# TASK TO CARRY OUT:
Though the entries contain pictures, the copy you make should hold only the rest, exactly as written.

Records from a collection
┌──
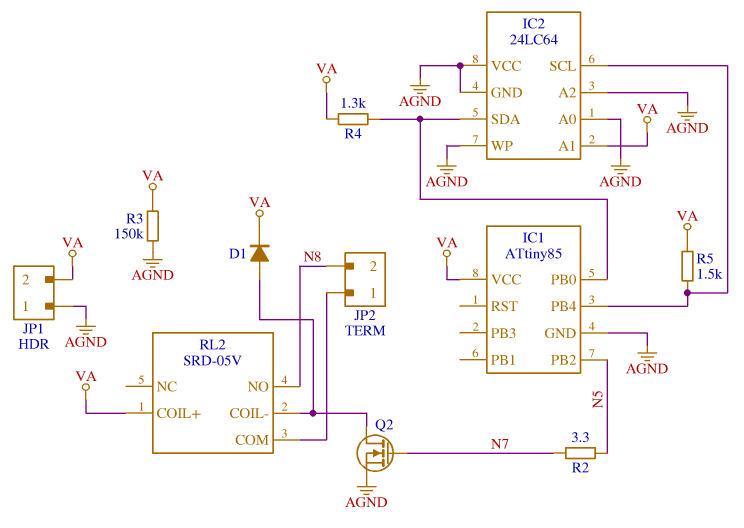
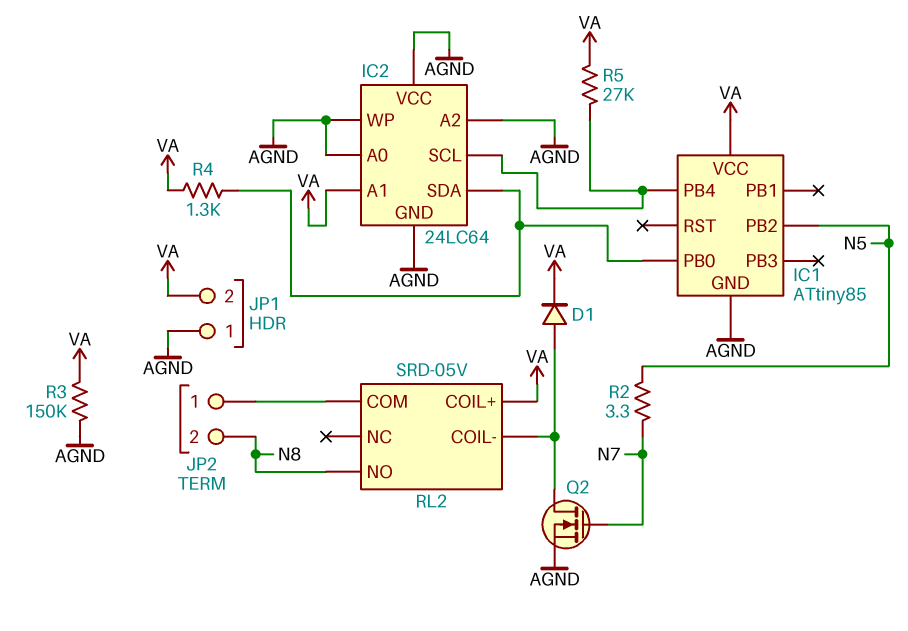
R5: 1.5k (IC1/PB4, VA) -> 27k (IC1/PB4, VA)

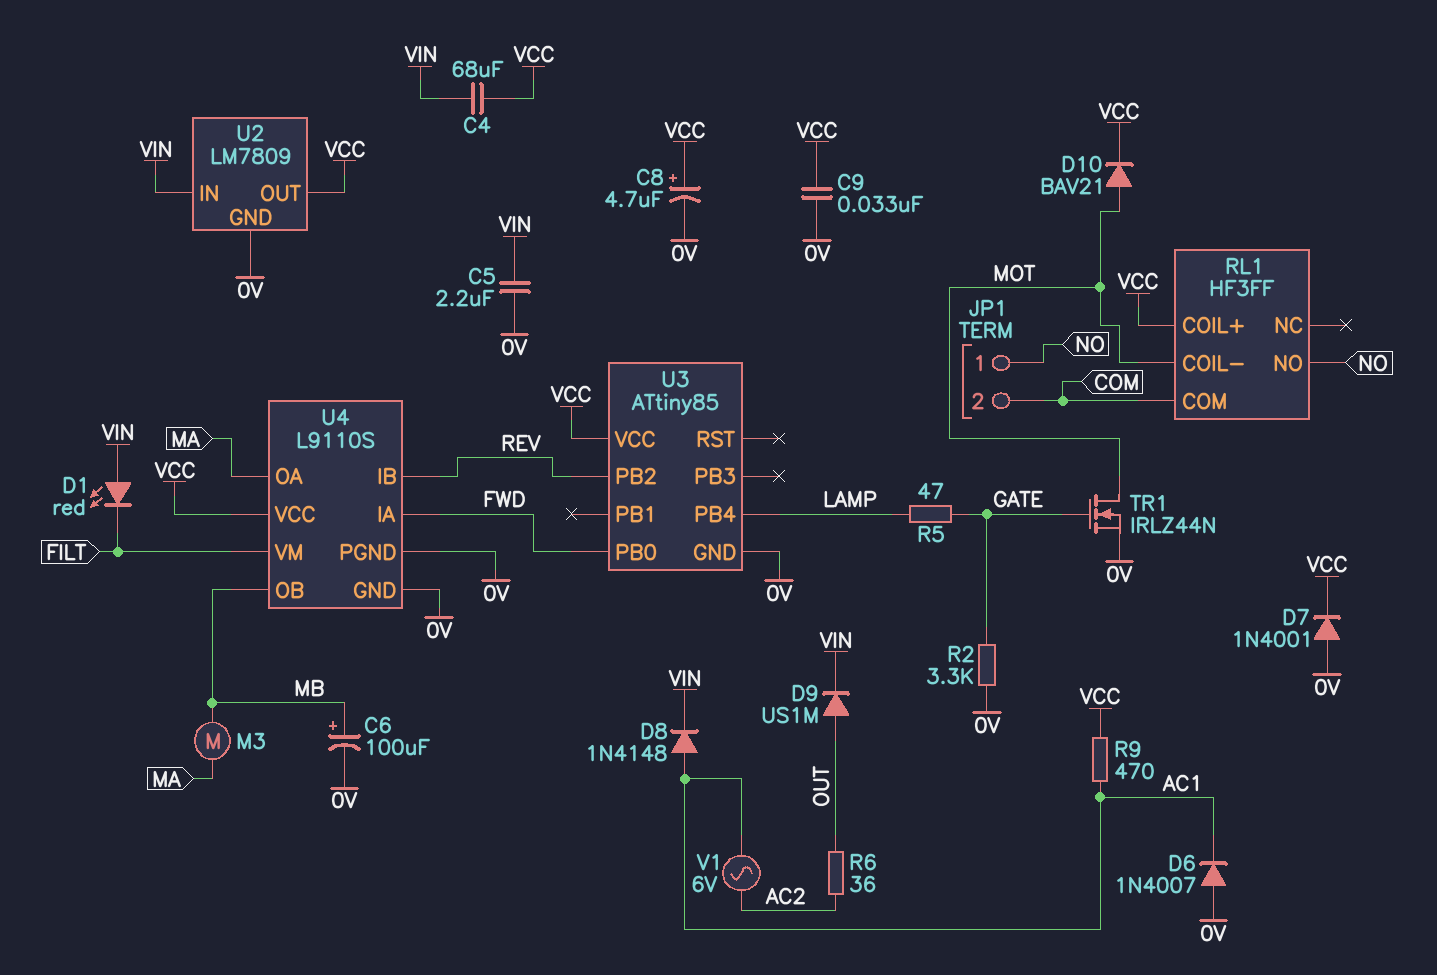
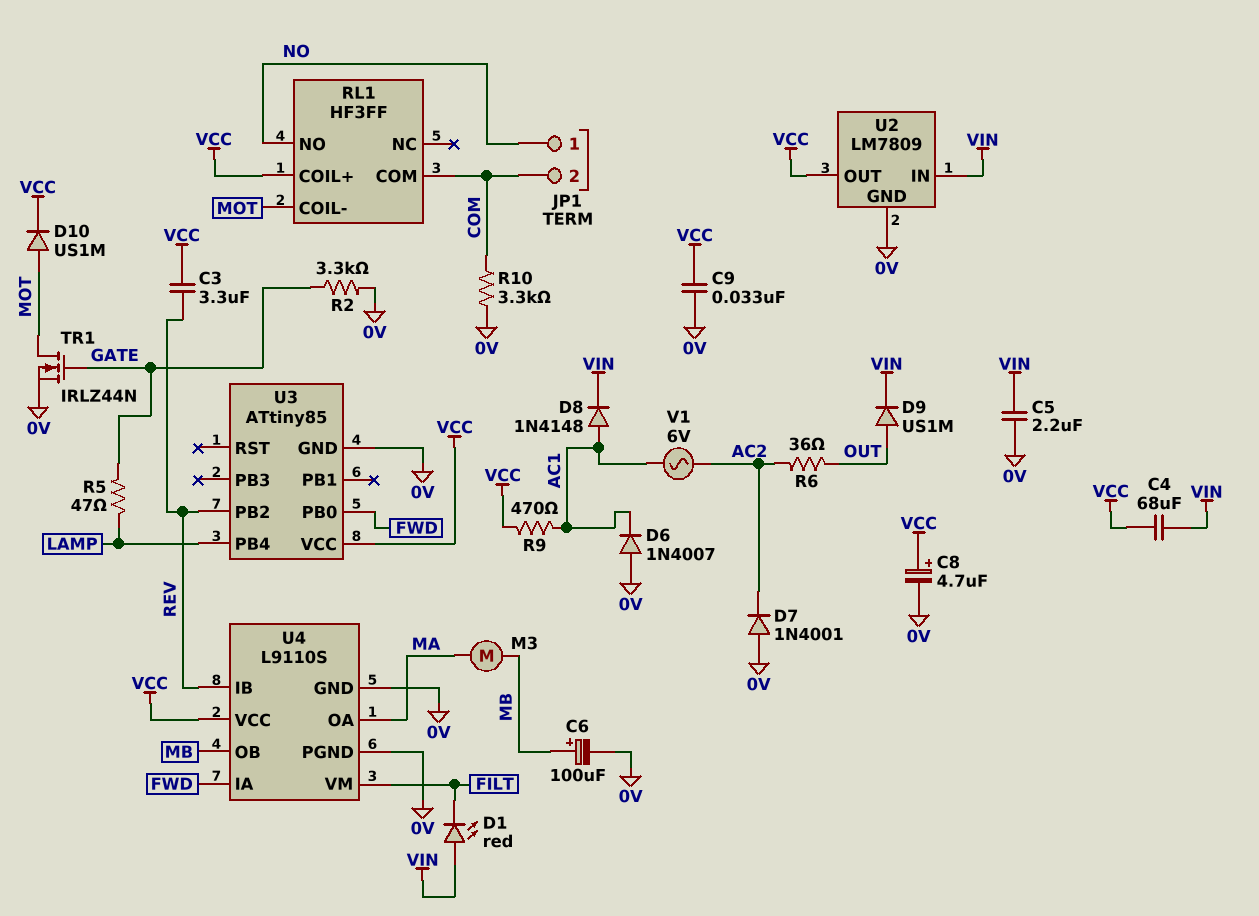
C3: none -> 3.3uF (REV, VCC)
D7: diode 1N4001 (A 0V, K VCC) -> diode 1N4001 (A 0V, K AC2)
D10: diode BAV21 (A MOT, K VCC) -> diode US1M (A MOT, K VCC)
R10: none -> 3.3k (0V, COM)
└──
# ANSWER TO THIS PROBLEM:
R5: 1.5k (IC1/PB4, VA) -> 27k (IC1/PB4, VA)

C3: none -> 3.3uF (REV, VCC)
D7: diode 1N4001 (A 0V, K VCC) -> diode 1N4001 (A 0V, K AC2)
D10: diode BAV21 (A MOT, K VCC) -> diode US1M (A MOT, K VCC)
R10: none -> 3.3k (0V, COM)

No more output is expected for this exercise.